----- Given information -----

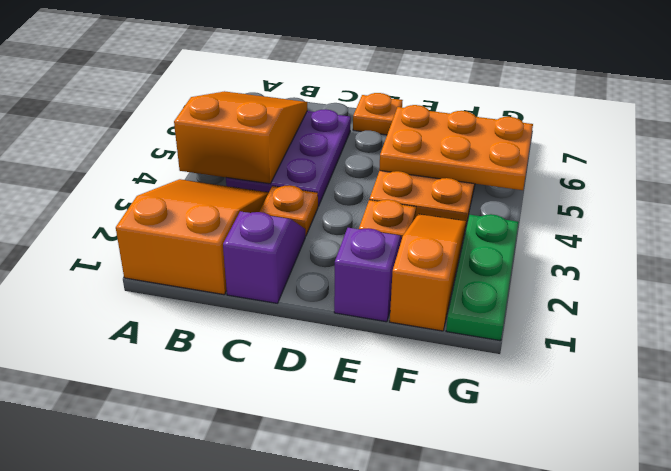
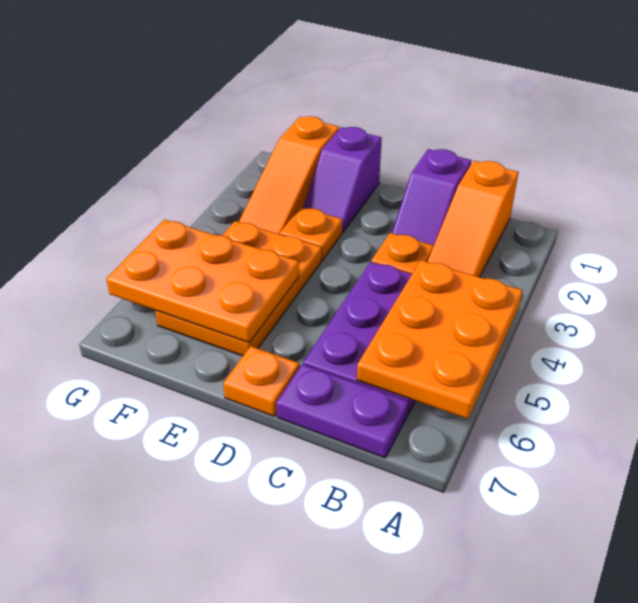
orange slope A1:B3 level 1 top 1 -> orange slope B1:B3 level 1 top 1
orange slope A4:B6 level 2 top 4 -> orange plate A4:B6 level 2
none -> purple plate B7:C7 level 1
green plate G1:G3 level 1 -> none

-----

From the line that contains "none -> purple plate B7:C7 level 1" down to the last line of the listing above, repeat each line exactly, and include nothing else.

## Answer area
none -> purple plate B7:C7 level 1
green plate G1:G3 level 1 -> none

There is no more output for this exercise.